### Data to use:
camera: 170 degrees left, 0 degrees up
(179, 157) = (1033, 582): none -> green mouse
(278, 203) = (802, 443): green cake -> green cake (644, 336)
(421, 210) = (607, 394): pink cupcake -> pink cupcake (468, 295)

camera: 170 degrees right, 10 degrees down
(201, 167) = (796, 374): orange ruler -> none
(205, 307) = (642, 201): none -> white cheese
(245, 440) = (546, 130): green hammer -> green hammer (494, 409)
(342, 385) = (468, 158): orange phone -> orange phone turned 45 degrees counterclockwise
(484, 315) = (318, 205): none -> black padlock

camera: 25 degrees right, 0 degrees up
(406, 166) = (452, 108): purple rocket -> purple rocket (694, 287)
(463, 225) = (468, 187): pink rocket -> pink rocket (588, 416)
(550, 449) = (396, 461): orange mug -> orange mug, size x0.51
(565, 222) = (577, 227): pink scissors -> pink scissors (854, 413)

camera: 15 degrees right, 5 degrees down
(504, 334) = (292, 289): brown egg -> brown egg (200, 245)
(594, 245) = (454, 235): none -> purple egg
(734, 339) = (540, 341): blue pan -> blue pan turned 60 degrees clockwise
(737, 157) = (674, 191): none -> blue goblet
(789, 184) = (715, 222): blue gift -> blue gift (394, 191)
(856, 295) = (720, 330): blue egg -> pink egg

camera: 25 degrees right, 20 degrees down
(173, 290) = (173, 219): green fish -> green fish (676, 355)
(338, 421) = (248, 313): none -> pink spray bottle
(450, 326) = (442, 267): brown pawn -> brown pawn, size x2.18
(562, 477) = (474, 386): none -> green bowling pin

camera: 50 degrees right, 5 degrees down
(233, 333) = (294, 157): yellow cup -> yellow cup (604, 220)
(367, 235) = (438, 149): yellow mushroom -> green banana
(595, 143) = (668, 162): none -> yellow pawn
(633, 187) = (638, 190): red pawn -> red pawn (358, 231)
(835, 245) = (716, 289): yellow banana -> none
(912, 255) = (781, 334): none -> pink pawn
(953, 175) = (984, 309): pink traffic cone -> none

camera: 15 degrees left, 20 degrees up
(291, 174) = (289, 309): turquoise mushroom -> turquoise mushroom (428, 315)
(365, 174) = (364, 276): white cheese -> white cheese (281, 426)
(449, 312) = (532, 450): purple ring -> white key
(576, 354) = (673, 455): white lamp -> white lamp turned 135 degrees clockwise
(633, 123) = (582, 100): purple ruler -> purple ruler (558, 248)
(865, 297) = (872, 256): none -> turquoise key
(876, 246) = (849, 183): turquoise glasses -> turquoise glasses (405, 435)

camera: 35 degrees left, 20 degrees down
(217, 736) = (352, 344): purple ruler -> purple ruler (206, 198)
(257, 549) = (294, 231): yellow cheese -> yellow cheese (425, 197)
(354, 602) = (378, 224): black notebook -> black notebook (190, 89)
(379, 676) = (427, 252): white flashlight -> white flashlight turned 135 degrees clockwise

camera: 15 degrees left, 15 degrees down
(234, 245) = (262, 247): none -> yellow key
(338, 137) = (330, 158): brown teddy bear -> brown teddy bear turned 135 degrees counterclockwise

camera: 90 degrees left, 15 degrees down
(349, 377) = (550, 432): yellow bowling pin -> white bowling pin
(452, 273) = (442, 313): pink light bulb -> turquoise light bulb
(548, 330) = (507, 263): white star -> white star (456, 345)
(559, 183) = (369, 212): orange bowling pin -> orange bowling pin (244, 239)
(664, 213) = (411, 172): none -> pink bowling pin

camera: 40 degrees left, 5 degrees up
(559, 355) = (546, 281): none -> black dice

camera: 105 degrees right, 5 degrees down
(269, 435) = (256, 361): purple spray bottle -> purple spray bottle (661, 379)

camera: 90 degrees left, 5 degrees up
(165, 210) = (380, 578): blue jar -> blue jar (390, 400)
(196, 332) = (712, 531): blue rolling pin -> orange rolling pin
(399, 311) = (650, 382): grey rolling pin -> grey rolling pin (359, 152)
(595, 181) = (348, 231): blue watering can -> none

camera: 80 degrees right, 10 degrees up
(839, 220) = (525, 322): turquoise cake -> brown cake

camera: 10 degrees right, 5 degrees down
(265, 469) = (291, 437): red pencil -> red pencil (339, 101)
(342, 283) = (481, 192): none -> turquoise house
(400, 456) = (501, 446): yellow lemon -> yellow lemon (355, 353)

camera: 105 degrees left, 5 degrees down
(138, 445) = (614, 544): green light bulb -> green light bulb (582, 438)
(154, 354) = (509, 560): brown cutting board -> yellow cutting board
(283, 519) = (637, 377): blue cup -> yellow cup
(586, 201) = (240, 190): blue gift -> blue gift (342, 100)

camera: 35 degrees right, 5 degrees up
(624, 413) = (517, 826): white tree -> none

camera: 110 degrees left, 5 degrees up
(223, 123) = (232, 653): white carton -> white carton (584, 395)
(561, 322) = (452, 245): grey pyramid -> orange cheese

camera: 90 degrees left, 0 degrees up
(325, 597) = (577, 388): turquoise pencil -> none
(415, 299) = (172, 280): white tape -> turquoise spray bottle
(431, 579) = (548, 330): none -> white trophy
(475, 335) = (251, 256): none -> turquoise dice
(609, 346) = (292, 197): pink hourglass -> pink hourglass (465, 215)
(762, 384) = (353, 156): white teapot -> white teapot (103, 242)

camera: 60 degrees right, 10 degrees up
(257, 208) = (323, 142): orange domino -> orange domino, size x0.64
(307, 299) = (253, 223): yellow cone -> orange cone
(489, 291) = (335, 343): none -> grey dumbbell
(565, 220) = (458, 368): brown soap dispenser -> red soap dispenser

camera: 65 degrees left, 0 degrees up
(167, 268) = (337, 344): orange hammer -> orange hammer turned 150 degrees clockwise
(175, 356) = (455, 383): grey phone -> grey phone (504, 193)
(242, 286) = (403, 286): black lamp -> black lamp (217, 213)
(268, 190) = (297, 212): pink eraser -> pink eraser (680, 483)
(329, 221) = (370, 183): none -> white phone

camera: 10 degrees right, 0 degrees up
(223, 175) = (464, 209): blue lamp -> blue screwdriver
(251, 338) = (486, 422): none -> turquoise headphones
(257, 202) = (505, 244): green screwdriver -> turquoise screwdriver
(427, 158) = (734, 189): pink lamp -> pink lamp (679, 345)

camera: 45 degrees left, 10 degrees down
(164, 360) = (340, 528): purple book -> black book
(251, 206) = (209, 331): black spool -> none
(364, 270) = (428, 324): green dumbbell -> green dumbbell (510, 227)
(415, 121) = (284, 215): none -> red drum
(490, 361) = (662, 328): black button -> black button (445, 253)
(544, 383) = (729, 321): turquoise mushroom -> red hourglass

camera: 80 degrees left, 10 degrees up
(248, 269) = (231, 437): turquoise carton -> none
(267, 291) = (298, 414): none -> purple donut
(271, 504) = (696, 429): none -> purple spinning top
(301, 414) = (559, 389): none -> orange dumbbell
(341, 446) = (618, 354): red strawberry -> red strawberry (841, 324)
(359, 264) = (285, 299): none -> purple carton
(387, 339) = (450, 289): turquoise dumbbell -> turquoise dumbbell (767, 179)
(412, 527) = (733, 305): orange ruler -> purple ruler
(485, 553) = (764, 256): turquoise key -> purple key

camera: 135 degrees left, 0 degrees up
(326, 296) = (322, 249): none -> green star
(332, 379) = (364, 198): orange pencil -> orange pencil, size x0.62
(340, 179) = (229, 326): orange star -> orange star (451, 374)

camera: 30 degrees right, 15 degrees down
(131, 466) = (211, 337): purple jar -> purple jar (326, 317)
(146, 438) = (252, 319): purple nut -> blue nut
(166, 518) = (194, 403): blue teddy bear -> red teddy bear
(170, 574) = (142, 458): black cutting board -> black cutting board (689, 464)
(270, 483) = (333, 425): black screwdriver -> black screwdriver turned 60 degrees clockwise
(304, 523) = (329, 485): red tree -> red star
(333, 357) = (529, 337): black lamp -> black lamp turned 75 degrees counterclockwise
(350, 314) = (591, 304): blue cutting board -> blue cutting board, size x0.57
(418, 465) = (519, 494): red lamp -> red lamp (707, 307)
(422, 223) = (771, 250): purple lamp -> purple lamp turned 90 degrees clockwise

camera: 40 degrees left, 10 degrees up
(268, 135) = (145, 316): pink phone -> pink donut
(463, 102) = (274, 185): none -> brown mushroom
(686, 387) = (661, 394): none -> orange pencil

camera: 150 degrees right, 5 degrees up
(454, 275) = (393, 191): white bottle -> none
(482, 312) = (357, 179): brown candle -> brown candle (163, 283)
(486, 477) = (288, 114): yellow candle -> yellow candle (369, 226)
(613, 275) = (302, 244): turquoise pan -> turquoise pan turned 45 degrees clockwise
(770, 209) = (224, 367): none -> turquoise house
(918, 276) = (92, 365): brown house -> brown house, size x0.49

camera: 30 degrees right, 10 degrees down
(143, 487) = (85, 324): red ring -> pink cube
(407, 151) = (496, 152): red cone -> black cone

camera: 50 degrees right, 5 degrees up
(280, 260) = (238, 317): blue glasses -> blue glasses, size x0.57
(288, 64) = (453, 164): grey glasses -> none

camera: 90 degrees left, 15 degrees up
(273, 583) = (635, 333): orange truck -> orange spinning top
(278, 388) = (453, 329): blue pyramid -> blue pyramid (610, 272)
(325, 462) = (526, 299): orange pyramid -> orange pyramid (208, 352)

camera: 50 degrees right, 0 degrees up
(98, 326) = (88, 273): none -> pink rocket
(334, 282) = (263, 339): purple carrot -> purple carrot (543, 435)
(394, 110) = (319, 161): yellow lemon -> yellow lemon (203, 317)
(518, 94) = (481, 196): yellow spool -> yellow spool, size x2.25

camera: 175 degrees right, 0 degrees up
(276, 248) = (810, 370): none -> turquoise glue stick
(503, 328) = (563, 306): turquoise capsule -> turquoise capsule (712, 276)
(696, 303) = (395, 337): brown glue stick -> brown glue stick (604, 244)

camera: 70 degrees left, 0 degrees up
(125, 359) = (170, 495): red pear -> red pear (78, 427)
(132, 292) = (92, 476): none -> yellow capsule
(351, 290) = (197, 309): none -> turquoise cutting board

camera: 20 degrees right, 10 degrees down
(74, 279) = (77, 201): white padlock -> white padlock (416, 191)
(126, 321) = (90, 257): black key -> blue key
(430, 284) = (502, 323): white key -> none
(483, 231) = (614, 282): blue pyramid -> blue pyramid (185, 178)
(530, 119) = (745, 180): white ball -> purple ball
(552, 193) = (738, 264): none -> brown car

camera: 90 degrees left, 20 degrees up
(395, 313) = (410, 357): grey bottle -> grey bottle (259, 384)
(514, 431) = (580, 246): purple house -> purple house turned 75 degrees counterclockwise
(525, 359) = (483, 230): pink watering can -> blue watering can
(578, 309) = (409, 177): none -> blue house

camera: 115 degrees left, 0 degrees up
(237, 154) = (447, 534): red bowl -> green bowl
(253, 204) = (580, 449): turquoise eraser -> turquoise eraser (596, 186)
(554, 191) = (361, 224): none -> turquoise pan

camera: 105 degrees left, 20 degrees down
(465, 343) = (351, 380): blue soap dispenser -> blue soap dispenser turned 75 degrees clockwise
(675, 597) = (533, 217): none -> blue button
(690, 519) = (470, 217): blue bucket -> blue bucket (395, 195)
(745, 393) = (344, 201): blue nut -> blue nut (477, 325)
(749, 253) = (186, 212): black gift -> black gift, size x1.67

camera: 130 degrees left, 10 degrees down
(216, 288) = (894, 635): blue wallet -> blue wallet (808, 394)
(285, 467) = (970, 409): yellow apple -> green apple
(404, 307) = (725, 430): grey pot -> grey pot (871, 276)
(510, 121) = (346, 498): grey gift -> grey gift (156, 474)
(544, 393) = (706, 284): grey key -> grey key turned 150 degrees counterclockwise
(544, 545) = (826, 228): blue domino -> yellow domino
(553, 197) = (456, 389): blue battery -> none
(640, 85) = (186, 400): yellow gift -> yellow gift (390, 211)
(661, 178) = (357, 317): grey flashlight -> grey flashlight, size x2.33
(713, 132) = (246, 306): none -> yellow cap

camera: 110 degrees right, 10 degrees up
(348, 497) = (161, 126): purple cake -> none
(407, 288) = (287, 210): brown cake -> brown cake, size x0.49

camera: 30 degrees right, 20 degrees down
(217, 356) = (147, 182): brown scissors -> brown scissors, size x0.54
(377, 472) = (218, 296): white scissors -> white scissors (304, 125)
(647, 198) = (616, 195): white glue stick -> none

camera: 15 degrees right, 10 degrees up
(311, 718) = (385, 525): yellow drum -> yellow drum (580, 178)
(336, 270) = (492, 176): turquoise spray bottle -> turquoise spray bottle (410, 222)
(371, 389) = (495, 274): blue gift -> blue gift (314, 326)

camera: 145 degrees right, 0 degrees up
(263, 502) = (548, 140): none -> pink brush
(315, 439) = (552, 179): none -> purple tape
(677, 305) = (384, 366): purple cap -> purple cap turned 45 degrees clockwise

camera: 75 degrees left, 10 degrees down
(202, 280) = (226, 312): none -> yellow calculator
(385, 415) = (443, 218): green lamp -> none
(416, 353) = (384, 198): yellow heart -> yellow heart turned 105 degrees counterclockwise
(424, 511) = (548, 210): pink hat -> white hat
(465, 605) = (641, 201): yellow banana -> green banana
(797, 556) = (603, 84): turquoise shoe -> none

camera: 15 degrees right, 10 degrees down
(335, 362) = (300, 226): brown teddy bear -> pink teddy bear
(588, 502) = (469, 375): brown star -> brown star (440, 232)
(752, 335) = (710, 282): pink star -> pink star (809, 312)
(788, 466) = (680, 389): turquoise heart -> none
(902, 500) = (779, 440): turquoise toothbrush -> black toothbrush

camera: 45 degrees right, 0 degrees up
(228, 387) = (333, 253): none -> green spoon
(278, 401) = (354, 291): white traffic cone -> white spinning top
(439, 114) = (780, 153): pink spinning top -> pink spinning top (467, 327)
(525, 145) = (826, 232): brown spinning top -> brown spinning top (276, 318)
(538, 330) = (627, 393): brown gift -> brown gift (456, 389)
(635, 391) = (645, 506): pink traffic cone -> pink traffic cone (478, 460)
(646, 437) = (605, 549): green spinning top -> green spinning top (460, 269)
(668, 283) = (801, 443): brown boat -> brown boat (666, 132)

### Task to complete:
Check each line above for the string "stick", then copy the ones that have it.

### Expected output:
(276, 248) = (810, 370): none -> turquoise glue stick
(696, 303) = (395, 337): brown glue stick -> brown glue stick (604, 244)
(647, 198) = (616, 195): white glue stick -> none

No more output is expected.